Task material:
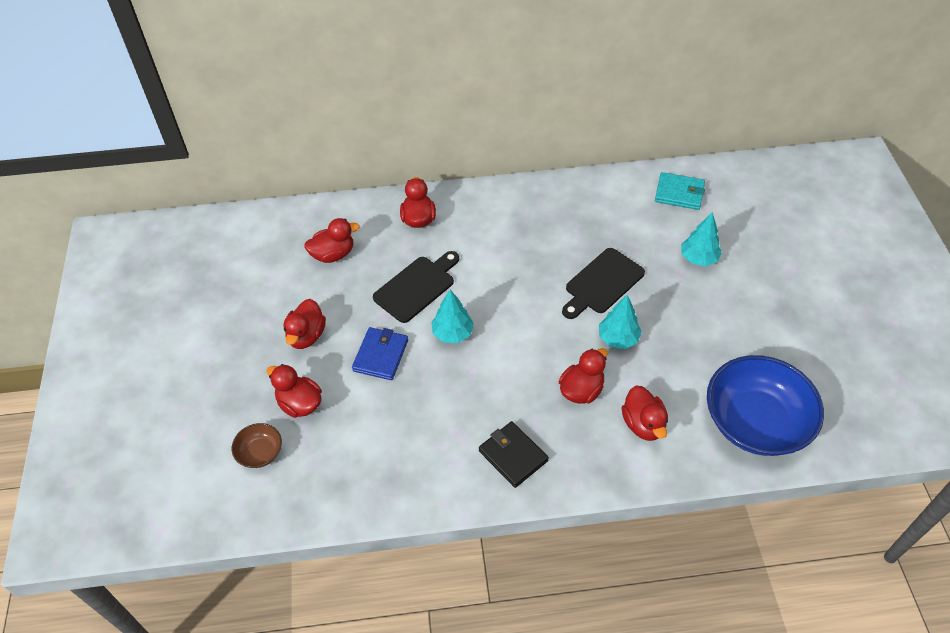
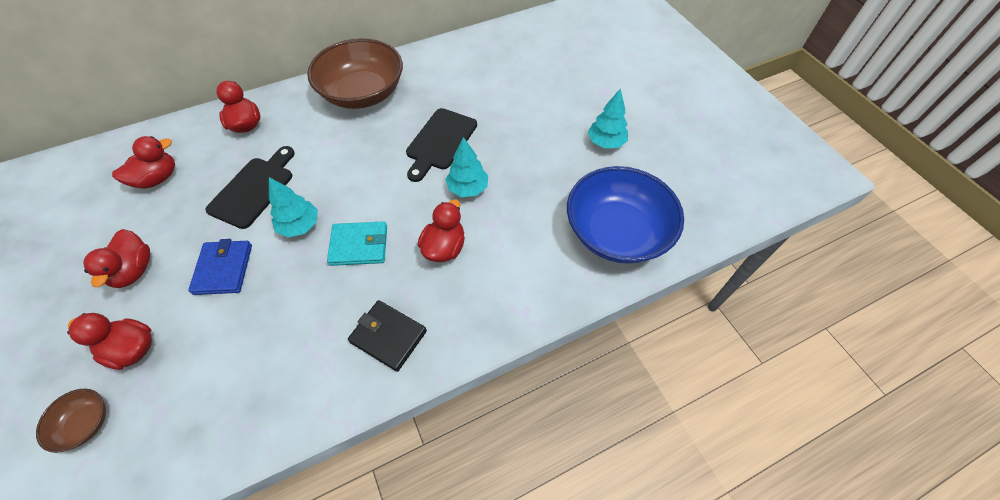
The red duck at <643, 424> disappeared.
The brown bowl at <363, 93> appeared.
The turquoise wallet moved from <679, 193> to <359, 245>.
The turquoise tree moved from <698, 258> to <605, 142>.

* * *

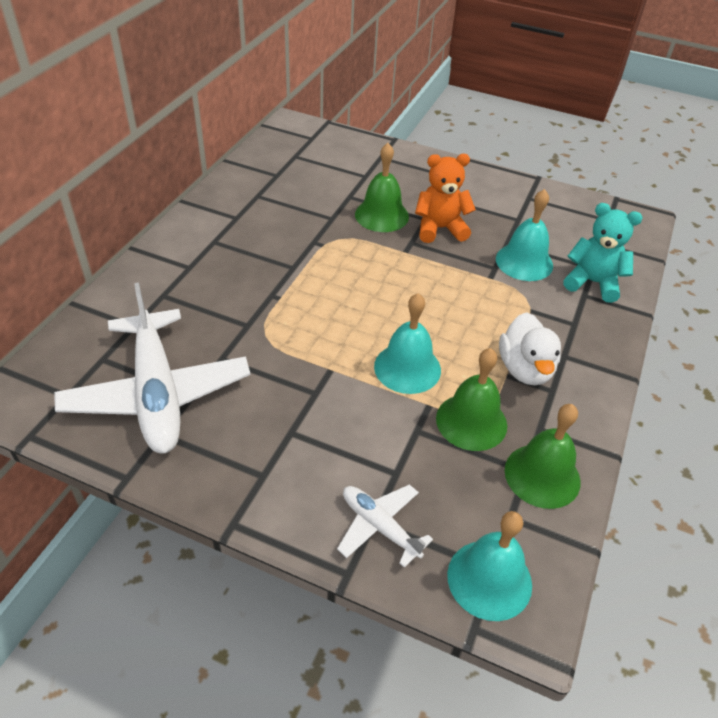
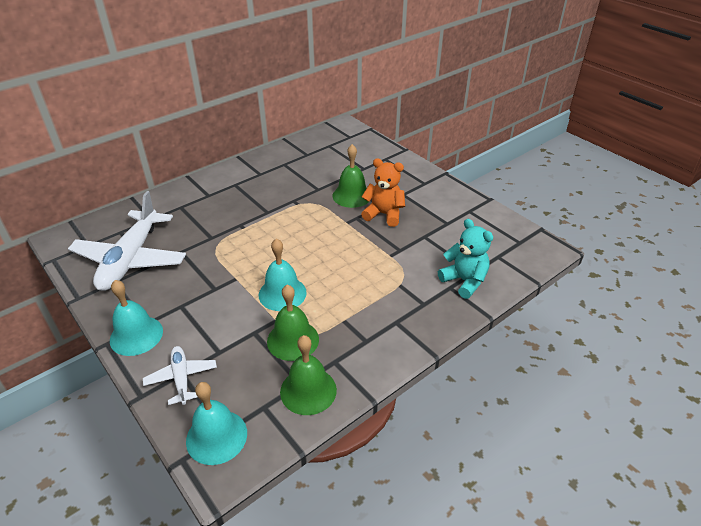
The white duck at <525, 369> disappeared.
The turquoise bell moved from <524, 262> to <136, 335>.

What needs to be done: Transcribe the records above from the line holding "The red duck at <643, 424> disappeared." down to the line holding "The turquoise tree", inclusive, without adding anything.

The answer:
The red duck at <643, 424> disappeared.
The brown bowl at <363, 93> appeared.
The turquoise wallet moved from <679, 193> to <359, 245>.
The turquoise tree moved from <698, 258> to <605, 142>.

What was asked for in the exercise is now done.